- **WHAT YOU HAVE TO DO**: Please keep only the rows below that contain the string "road", and copy each of those rows in full. Case counts.

━━ DATA FOR THIS TASK ━━

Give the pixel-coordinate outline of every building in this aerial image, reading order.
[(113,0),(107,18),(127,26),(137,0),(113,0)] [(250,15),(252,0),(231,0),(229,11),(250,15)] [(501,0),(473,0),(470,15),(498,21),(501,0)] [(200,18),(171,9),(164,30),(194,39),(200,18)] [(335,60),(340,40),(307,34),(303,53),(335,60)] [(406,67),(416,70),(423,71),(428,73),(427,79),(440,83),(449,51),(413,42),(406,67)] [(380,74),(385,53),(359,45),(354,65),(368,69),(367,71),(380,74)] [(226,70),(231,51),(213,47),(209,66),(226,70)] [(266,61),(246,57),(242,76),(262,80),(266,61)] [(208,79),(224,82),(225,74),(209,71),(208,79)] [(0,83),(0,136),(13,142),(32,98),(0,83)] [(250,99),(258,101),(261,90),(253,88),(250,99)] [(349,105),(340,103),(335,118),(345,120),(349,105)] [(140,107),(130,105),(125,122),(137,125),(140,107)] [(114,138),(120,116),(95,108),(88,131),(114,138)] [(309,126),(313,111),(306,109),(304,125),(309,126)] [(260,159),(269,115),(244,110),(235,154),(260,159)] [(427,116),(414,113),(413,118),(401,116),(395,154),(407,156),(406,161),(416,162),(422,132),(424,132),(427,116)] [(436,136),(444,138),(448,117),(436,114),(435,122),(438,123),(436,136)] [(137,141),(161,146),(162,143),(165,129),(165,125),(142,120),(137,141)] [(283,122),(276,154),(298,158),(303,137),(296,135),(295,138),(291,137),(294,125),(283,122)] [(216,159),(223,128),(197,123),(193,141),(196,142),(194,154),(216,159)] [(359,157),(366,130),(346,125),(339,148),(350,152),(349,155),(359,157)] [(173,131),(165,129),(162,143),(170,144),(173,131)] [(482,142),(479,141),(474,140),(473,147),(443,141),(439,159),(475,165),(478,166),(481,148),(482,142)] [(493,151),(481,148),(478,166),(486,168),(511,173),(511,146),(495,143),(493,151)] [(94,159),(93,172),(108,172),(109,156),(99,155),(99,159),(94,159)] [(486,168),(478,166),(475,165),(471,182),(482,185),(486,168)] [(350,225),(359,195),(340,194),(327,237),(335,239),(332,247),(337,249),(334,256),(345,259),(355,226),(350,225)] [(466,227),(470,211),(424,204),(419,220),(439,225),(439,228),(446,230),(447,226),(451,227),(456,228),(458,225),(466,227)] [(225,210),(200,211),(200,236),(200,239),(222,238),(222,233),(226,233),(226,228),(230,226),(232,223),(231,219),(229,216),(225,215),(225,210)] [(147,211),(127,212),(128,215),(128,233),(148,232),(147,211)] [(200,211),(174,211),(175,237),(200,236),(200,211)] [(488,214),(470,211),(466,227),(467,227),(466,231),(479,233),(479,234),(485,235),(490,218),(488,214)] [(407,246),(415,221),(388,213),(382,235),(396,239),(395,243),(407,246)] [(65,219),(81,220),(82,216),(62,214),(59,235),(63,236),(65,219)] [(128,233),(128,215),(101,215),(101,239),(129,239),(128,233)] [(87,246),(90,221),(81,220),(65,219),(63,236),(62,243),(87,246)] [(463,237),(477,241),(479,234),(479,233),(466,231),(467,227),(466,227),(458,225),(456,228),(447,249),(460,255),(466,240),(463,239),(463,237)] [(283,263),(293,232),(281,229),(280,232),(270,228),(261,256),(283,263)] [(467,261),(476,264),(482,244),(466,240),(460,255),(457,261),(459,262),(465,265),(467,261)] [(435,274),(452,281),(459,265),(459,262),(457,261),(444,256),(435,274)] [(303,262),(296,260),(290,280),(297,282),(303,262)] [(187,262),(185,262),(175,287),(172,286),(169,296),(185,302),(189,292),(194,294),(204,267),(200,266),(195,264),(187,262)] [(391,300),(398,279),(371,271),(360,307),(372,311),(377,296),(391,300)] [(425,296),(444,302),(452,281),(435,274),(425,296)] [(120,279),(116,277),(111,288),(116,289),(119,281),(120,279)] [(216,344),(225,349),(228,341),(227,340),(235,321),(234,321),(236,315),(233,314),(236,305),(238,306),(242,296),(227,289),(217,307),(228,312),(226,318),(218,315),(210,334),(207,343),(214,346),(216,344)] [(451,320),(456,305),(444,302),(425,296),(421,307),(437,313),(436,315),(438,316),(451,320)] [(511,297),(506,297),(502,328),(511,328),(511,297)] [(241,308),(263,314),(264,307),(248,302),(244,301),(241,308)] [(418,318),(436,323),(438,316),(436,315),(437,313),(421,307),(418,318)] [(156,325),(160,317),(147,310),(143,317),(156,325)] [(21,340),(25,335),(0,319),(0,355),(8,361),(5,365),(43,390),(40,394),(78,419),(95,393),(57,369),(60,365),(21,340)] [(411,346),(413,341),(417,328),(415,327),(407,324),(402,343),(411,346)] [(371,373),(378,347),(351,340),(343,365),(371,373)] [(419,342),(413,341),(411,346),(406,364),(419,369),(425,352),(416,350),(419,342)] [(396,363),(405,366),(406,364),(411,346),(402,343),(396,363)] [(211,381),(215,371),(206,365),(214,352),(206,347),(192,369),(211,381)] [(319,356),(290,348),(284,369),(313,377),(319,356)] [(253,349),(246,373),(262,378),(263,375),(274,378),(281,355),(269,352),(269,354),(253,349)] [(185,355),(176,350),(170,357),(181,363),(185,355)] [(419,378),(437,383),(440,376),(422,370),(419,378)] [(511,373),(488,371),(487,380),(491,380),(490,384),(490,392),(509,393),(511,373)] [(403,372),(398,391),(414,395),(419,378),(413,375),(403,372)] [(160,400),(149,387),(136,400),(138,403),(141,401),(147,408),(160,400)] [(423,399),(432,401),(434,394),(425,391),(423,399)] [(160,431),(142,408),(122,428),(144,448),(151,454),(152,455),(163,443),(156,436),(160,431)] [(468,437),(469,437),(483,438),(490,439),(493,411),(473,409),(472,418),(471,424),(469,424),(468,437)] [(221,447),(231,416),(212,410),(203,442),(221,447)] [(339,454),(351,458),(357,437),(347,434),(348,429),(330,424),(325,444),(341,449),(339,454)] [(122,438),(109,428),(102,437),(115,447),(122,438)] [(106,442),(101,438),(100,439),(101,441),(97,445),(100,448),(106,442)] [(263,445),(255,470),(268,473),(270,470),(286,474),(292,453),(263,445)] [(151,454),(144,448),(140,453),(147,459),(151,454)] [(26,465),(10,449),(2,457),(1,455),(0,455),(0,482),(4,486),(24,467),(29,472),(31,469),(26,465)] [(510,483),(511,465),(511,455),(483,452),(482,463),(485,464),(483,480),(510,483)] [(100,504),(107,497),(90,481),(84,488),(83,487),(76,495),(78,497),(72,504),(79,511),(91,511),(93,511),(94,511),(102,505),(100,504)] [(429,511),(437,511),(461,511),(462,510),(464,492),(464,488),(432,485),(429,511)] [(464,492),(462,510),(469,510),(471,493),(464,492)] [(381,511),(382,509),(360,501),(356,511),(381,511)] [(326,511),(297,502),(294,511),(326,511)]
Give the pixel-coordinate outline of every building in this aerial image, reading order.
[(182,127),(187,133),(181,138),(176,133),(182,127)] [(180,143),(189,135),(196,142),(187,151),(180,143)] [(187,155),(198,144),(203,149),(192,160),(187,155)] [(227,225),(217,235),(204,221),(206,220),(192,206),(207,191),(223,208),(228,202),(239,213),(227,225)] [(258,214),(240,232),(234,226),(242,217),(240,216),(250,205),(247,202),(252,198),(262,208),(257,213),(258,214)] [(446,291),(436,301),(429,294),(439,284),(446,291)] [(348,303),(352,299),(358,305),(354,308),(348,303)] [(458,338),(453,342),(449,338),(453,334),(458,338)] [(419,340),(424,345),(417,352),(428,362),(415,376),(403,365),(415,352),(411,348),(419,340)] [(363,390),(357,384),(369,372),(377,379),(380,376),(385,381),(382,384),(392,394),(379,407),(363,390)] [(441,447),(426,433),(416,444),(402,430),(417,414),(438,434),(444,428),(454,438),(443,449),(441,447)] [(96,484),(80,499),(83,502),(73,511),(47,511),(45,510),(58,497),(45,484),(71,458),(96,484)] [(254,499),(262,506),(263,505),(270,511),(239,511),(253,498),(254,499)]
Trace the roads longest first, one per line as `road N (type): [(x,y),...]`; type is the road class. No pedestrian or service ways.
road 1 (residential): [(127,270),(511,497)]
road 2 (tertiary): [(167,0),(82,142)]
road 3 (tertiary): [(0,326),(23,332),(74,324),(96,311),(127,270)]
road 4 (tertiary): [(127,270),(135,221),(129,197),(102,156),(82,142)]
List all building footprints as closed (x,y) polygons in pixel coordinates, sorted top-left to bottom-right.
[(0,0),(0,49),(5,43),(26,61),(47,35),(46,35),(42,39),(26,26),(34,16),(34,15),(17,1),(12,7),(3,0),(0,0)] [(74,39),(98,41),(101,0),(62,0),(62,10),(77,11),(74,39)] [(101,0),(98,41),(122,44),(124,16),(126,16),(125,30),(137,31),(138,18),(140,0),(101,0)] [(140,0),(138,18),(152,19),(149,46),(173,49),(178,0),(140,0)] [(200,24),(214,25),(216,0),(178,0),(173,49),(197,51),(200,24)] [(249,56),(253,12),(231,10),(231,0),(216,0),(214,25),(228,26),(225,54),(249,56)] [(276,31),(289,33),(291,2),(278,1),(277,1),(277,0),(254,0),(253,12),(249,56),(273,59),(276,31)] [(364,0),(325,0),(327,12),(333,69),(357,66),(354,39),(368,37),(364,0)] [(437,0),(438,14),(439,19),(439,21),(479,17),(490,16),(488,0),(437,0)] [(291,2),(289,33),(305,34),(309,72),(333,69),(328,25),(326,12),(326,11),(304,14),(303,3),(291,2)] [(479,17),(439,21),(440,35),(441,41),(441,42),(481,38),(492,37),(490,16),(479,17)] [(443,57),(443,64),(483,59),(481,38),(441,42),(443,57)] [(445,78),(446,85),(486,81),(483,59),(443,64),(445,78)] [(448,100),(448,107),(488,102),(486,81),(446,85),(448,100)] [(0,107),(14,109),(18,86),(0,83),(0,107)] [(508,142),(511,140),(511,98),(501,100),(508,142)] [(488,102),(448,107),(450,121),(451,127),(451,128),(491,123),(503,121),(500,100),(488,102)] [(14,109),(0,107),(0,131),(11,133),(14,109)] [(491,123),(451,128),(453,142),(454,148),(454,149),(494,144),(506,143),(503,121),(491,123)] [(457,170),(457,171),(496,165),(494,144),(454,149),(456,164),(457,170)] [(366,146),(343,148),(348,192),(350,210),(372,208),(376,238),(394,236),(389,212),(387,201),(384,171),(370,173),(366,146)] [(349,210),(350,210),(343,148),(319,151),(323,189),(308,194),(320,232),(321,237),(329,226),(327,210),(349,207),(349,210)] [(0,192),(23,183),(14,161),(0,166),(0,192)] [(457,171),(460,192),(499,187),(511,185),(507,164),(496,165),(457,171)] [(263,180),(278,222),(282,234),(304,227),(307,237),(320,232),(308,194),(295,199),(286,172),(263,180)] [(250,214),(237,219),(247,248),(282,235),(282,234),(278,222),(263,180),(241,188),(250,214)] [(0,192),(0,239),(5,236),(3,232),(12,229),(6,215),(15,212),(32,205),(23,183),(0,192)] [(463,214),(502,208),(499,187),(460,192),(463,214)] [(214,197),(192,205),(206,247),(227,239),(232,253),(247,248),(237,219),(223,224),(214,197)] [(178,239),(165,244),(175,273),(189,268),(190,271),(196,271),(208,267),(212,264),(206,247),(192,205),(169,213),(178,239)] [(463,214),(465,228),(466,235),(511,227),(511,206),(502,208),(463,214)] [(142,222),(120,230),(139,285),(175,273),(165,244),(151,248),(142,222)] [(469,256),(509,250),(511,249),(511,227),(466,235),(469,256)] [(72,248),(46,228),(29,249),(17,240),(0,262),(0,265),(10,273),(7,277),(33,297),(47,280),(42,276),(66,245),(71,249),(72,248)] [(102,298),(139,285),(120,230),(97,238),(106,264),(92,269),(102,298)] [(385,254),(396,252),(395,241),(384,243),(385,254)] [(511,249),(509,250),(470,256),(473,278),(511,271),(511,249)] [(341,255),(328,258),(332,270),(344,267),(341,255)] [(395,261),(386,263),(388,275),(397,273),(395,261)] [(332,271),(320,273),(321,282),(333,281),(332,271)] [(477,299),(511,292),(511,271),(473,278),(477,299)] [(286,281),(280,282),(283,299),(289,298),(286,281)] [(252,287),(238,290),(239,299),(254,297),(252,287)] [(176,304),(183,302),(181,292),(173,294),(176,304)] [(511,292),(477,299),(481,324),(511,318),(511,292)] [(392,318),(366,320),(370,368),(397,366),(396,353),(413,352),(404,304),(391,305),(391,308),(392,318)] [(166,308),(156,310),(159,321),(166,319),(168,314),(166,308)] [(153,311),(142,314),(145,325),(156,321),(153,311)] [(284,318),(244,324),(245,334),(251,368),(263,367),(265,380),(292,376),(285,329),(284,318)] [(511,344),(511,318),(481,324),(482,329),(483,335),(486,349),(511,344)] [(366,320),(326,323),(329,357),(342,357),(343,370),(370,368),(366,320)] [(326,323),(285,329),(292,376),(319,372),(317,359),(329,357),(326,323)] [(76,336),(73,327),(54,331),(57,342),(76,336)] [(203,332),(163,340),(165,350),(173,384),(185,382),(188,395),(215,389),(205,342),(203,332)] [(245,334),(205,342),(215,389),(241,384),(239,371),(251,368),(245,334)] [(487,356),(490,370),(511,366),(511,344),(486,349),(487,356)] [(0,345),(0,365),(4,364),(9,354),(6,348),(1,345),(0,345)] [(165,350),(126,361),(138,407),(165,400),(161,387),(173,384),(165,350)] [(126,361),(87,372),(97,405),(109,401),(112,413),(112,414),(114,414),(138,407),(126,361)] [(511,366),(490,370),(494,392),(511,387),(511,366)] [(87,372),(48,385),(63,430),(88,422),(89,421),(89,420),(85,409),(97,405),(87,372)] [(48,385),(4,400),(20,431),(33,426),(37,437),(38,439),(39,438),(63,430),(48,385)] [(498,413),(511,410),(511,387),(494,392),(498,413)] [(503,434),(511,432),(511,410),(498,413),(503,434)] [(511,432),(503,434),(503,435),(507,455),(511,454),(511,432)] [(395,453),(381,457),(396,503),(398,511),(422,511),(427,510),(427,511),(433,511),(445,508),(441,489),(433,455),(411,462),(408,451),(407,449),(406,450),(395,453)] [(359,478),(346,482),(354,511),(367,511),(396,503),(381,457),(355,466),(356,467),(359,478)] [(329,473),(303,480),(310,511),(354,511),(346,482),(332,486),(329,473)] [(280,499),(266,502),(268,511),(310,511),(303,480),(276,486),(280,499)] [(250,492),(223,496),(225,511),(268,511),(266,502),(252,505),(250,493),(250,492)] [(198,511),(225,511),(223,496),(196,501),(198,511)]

━━━

- **RESPONSE TO THIS TASK**:
Trace the roads longest first, one per line as `road N (type): [(x,y),...]`; type is the road class. No pedestrian or service ways.
road 1 (residential): [(127,270),(511,497)]
road 2 (tertiary): [(167,0),(82,142)]
road 3 (tertiary): [(0,326),(23,332),(74,324),(96,311),(127,270)]
road 4 (tertiary): [(127,270),(135,221),(129,197),(102,156),(82,142)]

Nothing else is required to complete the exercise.